**AIM OF THE EXERCISE**
Work out how many lines in the data hold the word "xlsx", and reply with that number only.
━━━━━ PROVIDED DATA
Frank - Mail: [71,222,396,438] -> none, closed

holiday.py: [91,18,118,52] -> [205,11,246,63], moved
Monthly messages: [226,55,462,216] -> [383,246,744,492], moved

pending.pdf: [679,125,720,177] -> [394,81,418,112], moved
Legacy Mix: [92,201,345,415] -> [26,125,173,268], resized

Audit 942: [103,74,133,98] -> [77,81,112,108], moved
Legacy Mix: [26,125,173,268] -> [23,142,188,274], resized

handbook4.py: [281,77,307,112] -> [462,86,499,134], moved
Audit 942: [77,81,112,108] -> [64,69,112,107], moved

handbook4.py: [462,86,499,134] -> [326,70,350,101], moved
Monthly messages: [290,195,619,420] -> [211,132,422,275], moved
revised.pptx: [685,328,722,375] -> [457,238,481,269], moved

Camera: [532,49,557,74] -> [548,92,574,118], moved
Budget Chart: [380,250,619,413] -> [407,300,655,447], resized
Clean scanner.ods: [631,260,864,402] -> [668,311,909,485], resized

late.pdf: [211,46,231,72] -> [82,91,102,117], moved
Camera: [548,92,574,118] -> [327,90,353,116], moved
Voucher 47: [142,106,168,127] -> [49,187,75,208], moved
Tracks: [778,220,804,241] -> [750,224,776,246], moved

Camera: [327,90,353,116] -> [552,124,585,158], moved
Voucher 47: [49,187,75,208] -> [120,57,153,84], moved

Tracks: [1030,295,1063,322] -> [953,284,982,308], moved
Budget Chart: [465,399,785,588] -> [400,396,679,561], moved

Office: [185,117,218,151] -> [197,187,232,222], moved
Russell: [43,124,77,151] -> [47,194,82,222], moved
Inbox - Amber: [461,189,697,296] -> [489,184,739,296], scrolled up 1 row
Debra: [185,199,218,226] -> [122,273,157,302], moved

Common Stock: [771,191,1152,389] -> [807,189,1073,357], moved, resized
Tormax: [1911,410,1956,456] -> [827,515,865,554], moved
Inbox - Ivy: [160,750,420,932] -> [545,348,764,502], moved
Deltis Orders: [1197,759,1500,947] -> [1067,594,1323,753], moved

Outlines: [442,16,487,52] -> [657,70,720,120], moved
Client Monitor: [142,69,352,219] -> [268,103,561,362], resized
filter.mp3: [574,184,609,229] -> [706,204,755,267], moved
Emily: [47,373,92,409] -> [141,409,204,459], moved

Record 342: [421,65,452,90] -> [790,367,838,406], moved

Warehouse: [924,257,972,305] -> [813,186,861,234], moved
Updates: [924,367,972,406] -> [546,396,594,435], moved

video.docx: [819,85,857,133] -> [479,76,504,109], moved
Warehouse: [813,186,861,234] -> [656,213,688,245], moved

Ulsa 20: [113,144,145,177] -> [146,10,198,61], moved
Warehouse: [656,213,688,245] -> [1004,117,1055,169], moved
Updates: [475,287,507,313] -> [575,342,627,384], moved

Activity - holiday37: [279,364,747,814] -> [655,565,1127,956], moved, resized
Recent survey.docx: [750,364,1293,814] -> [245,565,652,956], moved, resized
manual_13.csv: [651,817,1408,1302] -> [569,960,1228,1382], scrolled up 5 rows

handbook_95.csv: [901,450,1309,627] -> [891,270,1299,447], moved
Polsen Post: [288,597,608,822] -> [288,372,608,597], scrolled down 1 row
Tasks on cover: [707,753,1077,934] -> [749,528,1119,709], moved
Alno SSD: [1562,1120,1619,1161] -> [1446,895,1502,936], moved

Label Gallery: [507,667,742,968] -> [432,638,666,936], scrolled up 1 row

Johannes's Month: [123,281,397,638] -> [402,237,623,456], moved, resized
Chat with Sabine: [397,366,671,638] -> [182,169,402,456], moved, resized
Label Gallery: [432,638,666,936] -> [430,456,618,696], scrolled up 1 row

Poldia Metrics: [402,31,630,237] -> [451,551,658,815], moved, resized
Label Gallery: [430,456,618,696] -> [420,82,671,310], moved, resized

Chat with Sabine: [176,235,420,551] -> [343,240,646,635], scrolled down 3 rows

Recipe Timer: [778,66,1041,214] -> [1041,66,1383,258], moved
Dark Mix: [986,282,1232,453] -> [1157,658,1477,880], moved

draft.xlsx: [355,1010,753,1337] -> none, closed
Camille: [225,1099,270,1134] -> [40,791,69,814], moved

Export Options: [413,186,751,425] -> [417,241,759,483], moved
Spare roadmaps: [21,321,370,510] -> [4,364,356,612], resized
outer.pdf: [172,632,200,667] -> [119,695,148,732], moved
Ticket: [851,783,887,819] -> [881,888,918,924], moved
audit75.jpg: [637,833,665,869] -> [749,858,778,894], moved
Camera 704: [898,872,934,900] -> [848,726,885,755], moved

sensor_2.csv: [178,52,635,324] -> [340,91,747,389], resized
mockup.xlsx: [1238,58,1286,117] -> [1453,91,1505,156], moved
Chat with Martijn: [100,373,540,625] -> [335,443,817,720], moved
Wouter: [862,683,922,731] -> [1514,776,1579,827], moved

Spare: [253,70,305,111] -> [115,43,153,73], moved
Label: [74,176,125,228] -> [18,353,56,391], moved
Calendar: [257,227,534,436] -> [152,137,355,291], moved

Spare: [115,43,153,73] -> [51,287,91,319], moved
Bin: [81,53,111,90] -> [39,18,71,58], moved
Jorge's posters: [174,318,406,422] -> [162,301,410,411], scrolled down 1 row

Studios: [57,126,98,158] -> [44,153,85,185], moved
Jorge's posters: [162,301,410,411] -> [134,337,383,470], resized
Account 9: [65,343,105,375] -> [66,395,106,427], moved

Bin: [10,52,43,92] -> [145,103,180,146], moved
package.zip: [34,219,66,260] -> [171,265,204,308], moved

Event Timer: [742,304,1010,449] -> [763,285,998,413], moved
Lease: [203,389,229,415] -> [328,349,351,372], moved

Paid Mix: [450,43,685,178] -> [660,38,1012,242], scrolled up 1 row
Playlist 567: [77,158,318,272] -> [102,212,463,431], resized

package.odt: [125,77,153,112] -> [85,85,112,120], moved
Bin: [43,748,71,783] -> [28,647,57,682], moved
━━━━━━━━━━
**EXERCISE ANSWER**
2